> _Change detection outputs_
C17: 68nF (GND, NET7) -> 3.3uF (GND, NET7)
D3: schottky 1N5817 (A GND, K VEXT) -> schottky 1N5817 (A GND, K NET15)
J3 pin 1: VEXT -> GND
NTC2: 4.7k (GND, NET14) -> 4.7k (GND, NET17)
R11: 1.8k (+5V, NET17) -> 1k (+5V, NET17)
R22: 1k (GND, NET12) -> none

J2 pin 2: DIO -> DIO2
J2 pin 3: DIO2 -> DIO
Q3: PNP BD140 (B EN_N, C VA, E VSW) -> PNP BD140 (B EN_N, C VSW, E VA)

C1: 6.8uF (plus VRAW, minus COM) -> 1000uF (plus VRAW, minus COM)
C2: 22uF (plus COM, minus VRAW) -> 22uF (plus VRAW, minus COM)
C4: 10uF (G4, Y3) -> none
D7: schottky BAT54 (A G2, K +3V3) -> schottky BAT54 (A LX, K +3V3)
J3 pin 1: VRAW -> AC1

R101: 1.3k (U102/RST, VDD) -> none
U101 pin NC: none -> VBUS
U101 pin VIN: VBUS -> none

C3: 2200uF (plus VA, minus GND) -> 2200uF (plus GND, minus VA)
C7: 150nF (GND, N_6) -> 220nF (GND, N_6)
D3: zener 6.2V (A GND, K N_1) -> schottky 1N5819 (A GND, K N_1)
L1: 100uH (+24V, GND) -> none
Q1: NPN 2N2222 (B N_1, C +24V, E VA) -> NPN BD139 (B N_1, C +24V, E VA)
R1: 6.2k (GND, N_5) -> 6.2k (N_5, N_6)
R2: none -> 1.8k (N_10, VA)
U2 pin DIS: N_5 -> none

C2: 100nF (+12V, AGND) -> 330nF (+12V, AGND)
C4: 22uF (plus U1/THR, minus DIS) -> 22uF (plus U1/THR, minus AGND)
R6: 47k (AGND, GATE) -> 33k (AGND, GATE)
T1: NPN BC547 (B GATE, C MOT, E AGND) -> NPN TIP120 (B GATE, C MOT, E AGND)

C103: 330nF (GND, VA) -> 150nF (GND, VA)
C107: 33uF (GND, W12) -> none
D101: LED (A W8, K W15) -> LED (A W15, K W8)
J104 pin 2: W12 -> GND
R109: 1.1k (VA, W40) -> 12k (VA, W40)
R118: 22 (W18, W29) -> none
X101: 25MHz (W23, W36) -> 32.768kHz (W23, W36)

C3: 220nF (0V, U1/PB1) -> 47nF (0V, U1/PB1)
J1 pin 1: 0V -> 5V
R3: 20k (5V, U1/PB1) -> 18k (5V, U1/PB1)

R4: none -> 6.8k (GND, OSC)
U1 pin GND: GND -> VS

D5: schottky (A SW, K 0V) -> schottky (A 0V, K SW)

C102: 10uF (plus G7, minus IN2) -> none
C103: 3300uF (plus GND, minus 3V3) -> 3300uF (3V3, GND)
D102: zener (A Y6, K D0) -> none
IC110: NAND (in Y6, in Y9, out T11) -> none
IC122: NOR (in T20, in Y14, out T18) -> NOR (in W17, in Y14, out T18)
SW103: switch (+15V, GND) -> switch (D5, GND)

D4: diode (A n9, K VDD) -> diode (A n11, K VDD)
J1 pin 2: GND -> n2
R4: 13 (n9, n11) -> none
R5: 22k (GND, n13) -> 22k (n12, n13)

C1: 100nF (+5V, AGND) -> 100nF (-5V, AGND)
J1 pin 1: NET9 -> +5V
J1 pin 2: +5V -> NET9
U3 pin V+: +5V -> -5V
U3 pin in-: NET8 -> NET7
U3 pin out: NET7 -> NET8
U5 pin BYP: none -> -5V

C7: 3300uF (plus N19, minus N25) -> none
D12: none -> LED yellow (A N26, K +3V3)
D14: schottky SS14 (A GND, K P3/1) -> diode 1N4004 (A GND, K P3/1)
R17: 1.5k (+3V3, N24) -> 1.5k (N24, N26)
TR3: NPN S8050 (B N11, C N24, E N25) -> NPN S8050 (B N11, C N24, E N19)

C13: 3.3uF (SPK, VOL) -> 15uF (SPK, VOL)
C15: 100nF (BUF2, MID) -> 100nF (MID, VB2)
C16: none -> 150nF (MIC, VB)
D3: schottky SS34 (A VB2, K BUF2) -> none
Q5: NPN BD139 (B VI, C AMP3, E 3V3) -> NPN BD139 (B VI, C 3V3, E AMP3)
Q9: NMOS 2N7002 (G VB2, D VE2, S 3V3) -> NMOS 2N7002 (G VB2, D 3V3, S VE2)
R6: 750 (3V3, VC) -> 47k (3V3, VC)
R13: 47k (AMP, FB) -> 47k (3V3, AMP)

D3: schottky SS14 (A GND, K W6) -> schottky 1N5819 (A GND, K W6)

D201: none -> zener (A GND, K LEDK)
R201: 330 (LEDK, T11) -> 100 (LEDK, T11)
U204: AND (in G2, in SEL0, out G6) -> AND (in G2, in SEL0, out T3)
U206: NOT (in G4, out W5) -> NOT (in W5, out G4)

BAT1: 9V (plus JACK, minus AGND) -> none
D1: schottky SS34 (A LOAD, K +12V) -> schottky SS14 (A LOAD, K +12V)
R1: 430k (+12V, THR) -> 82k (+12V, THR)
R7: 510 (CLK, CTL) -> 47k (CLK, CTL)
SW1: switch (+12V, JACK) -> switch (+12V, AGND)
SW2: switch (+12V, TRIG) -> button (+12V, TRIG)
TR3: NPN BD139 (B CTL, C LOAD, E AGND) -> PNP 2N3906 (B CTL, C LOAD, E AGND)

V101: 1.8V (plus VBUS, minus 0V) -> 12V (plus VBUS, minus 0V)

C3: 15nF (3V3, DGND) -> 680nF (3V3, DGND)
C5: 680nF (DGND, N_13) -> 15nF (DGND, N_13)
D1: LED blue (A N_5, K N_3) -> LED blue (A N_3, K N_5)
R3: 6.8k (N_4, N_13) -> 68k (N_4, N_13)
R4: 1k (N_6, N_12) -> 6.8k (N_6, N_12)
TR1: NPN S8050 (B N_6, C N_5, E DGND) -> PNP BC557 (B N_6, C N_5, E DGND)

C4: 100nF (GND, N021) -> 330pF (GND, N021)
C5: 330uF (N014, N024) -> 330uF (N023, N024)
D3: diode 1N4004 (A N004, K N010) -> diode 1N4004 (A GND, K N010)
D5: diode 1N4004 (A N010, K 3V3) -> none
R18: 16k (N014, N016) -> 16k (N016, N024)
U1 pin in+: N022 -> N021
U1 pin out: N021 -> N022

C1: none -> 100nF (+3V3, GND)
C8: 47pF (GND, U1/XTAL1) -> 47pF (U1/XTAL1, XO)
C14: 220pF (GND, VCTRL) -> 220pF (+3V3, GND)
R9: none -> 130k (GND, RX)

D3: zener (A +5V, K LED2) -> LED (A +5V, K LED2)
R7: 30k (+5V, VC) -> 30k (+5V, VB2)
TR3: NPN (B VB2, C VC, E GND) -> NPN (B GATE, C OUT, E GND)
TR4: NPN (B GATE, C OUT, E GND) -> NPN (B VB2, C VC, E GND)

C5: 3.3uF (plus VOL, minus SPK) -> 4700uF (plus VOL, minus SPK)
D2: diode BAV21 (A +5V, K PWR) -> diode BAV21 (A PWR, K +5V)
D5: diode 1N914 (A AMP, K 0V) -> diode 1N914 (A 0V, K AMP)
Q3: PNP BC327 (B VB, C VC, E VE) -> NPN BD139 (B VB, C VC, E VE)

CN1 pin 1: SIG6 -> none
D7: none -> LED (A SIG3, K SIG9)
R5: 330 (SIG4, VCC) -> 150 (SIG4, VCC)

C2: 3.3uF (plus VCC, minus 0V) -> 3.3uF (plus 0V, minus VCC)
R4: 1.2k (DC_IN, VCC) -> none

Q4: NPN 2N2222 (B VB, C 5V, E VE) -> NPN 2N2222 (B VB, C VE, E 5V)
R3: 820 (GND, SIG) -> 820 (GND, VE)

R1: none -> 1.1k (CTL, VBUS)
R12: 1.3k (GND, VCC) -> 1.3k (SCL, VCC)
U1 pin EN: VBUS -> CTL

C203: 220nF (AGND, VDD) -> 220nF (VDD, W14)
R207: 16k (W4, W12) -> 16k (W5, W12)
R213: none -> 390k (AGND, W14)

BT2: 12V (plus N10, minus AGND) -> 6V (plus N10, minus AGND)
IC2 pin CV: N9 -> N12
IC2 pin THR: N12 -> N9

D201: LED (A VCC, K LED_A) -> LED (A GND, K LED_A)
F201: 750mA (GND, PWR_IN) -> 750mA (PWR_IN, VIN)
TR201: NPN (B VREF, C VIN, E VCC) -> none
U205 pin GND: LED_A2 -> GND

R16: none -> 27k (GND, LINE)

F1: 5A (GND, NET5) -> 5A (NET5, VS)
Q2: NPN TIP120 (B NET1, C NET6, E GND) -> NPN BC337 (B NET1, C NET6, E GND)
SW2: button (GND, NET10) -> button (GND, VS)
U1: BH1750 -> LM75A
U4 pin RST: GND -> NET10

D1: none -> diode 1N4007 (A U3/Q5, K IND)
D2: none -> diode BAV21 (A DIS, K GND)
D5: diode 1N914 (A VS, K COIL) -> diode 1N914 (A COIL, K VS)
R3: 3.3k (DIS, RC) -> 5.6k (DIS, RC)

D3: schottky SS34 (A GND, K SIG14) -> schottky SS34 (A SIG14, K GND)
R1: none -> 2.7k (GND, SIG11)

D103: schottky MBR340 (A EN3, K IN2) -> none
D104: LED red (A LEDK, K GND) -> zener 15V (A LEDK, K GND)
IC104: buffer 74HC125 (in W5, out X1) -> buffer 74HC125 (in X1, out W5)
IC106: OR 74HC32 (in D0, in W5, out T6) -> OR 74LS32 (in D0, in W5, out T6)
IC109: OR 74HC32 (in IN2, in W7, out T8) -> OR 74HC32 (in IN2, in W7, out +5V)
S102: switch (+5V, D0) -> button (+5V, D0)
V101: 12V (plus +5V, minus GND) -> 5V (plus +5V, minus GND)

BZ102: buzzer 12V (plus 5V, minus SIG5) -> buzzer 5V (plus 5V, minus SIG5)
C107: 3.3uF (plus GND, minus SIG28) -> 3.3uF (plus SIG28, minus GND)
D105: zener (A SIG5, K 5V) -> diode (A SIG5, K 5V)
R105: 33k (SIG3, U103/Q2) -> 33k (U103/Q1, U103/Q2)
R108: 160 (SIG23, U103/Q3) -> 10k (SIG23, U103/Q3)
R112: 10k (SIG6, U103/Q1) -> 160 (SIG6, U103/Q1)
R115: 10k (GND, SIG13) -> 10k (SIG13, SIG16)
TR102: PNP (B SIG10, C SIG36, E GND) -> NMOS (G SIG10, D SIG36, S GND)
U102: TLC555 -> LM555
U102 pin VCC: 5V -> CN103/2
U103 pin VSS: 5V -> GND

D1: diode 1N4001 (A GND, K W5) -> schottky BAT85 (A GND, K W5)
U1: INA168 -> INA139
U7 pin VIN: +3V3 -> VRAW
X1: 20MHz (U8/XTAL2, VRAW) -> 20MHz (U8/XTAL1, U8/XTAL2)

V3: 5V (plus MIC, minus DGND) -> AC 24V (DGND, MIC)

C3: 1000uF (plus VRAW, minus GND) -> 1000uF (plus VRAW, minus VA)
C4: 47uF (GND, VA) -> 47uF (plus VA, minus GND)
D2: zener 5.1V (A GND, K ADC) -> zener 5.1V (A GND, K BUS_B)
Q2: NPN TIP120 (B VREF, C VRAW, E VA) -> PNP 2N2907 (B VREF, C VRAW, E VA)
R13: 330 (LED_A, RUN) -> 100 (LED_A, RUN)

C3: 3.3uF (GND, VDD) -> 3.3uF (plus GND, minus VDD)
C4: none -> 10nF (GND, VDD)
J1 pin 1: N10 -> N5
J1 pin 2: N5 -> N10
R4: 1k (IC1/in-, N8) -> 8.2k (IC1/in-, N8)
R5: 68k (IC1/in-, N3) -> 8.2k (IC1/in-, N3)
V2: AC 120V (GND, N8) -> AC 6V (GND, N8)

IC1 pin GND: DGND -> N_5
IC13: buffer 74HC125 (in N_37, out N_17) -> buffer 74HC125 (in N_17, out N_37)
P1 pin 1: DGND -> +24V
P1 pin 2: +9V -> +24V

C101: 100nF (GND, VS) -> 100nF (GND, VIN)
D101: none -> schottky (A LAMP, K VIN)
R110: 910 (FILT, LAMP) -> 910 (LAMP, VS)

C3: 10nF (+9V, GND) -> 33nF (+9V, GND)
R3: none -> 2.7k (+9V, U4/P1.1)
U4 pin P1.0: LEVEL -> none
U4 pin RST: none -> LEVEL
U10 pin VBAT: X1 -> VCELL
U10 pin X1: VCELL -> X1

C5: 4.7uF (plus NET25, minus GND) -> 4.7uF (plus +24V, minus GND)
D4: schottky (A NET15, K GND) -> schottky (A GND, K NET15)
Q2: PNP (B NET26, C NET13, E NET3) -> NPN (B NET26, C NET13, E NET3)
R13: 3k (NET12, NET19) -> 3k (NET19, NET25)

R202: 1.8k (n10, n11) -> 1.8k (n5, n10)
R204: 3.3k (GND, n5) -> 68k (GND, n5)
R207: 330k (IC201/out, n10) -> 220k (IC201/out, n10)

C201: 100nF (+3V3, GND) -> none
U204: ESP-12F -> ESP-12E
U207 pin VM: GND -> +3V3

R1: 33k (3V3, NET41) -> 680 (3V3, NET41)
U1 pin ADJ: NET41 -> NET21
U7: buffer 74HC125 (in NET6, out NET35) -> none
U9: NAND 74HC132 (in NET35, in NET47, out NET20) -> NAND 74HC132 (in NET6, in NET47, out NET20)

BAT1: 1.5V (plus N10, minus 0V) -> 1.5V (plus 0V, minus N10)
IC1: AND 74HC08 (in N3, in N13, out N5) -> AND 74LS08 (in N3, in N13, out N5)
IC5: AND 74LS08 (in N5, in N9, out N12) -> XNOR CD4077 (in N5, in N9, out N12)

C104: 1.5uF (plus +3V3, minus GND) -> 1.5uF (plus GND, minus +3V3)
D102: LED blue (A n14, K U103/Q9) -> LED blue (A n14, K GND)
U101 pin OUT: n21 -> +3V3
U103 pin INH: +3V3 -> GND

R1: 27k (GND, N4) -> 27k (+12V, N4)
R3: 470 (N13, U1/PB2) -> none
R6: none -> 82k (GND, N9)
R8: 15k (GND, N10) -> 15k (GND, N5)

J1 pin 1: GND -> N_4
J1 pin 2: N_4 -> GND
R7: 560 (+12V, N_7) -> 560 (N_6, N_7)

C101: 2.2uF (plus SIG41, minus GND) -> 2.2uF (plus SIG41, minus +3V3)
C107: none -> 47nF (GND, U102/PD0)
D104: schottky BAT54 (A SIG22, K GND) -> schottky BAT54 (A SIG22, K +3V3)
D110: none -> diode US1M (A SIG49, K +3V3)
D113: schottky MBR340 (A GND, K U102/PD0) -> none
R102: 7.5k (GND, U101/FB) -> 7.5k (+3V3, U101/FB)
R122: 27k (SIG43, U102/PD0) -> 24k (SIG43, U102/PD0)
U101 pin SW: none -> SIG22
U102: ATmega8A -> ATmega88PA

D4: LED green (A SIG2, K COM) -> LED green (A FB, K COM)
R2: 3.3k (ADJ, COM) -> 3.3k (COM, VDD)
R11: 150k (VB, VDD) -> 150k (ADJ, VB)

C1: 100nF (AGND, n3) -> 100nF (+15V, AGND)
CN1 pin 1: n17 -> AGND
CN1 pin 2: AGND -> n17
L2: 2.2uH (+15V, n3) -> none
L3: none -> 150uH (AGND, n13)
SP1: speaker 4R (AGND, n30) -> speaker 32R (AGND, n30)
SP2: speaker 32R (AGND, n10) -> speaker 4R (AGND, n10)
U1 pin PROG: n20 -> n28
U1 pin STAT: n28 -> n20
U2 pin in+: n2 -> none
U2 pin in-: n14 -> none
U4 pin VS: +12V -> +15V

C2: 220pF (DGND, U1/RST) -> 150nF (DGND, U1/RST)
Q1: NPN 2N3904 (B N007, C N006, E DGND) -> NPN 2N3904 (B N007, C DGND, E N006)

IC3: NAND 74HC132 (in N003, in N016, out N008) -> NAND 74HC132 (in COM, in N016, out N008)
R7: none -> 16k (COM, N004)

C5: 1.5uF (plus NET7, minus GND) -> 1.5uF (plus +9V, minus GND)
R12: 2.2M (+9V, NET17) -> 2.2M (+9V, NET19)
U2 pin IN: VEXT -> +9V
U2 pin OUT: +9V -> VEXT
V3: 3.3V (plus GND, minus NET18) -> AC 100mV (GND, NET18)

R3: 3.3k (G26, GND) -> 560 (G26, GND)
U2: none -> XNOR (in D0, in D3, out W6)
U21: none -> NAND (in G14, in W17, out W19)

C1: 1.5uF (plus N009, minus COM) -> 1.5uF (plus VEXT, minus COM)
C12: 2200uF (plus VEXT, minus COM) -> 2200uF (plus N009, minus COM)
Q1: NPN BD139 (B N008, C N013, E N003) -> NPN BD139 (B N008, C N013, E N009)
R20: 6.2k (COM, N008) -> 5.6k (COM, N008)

> _Task brief_
The expected answer is an exact copy of the lines above, beginning at the line with "U1: BH1750 -> LM75A" and ending at the line with "R1: none -> 2.7k (GND, SIG11)", with both ends in.

> _Task result_
U1: BH1750 -> LM75A
U4 pin RST: GND -> NET10

D1: none -> diode 1N4007 (A U3/Q5, K IND)
D2: none -> diode BAV21 (A DIS, K GND)
D5: diode 1N914 (A VS, K COIL) -> diode 1N914 (A COIL, K VS)
R3: 3.3k (DIS, RC) -> 5.6k (DIS, RC)

D3: schottky SS34 (A GND, K SIG14) -> schottky SS34 (A SIG14, K GND)
R1: none -> 2.7k (GND, SIG11)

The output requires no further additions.